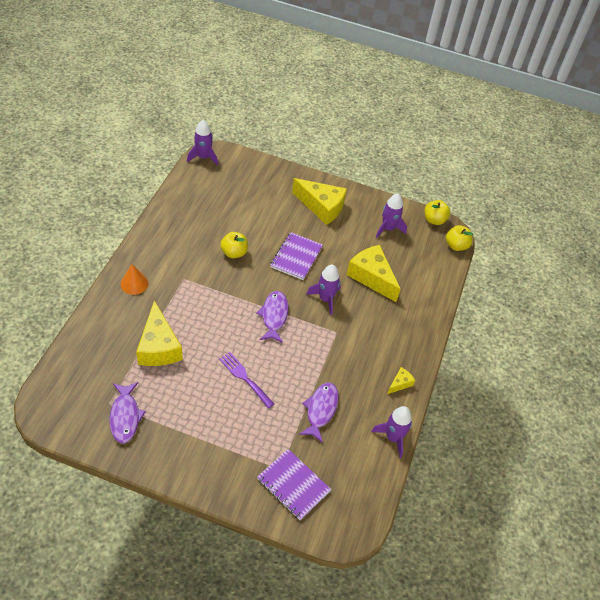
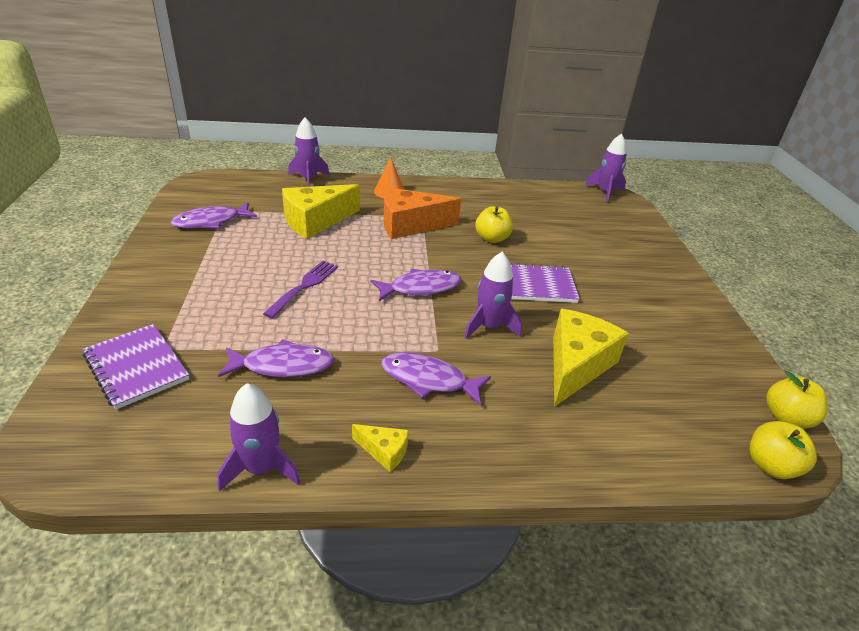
camera: 70 degrees right, 15 degrees down
(193, 291) = (410, 225): none -> orange cheese
(293, 485) = (136, 367): purple notebook -> purple notebook turned 60 degrees counterclockwise
(321, 207) = (646, 288): yellow cheese -> none
(358, 346) = (428, 380): none -> purple fish
(388, 228) = (693, 363): purple rocket -> purple rocket (308, 179)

· · · ·

■ TRY IT ■
Your answer must be the lines from the one with "(193, 291) = (410, 225): none" through the last line of the data, repeated exactly and with nothing else.

■ YOUR SOLUTION ■
(193, 291) = (410, 225): none -> orange cheese
(293, 485) = (136, 367): purple notebook -> purple notebook turned 60 degrees counterclockwise
(321, 207) = (646, 288): yellow cheese -> none
(358, 346) = (428, 380): none -> purple fish
(388, 228) = (693, 363): purple rocket -> purple rocket (308, 179)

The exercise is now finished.